### Problem to work on
Format as a numbered list the portion that opens with the line containing "95: none -> 02:21" and closes with the line containing "67: 2:12 -> none", including both of those lines and omitting any blank lines. Leave the pictures out of the list.

### Information supplied
__________

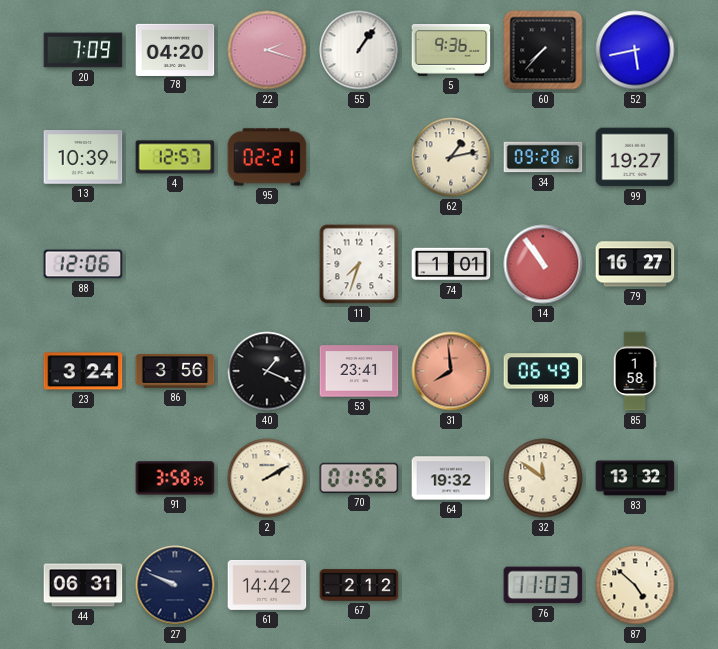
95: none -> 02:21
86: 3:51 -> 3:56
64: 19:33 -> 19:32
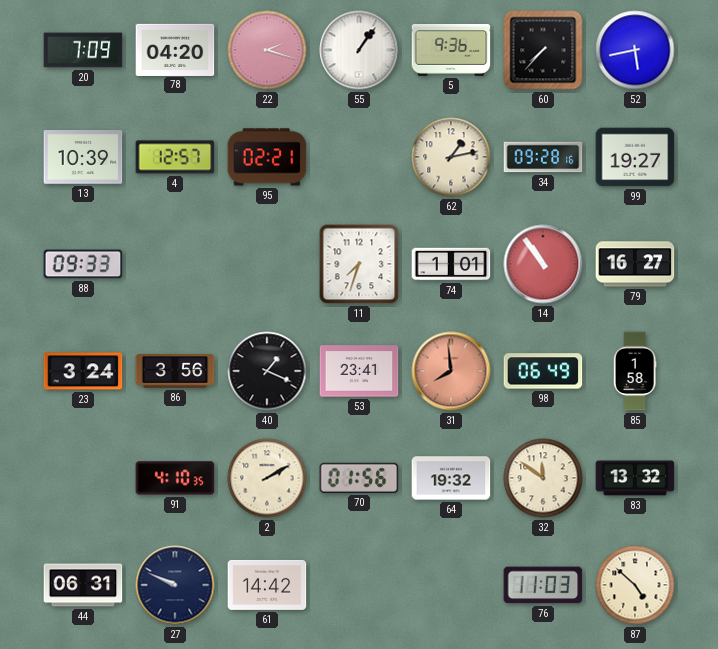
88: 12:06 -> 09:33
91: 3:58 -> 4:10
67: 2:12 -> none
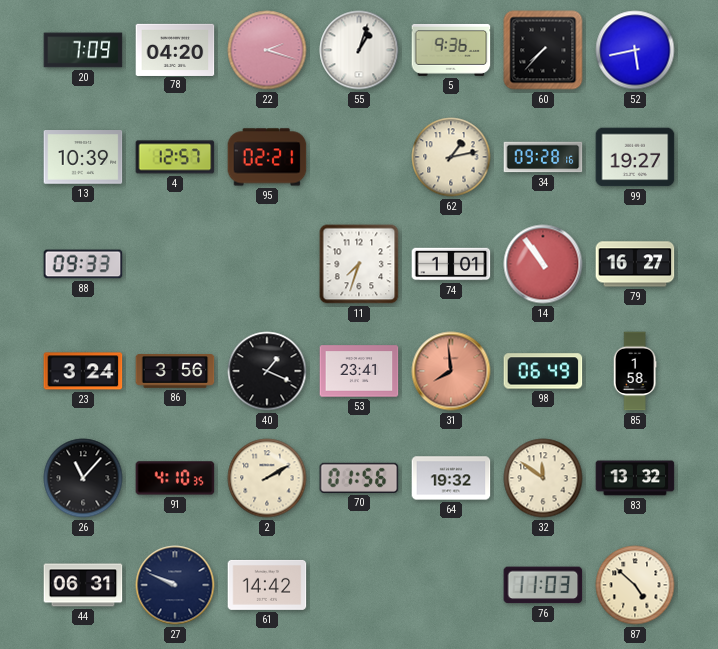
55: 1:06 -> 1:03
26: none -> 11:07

__________

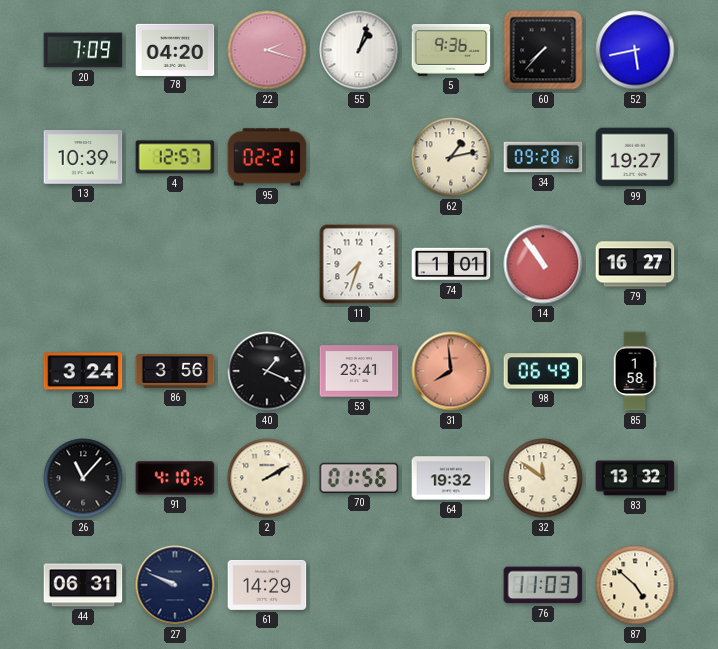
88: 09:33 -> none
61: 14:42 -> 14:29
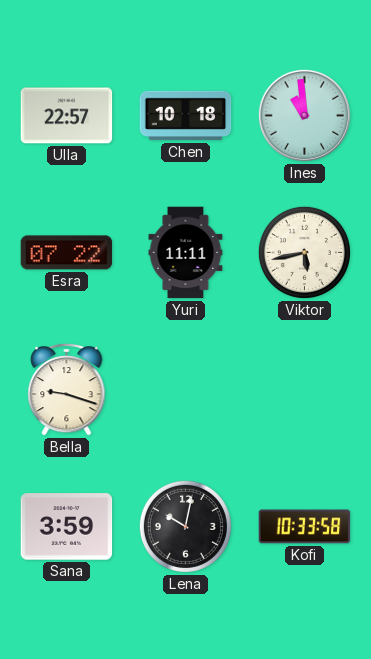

__________

### Complete response
1. 95: none -> 02:21
2. 86: 3:51 -> 3:56
3. 64: 19:33 -> 19:32
4. 88: 12:06 -> 09:33
5. 91: 3:58 -> 4:10
6. 67: 2:12 -> none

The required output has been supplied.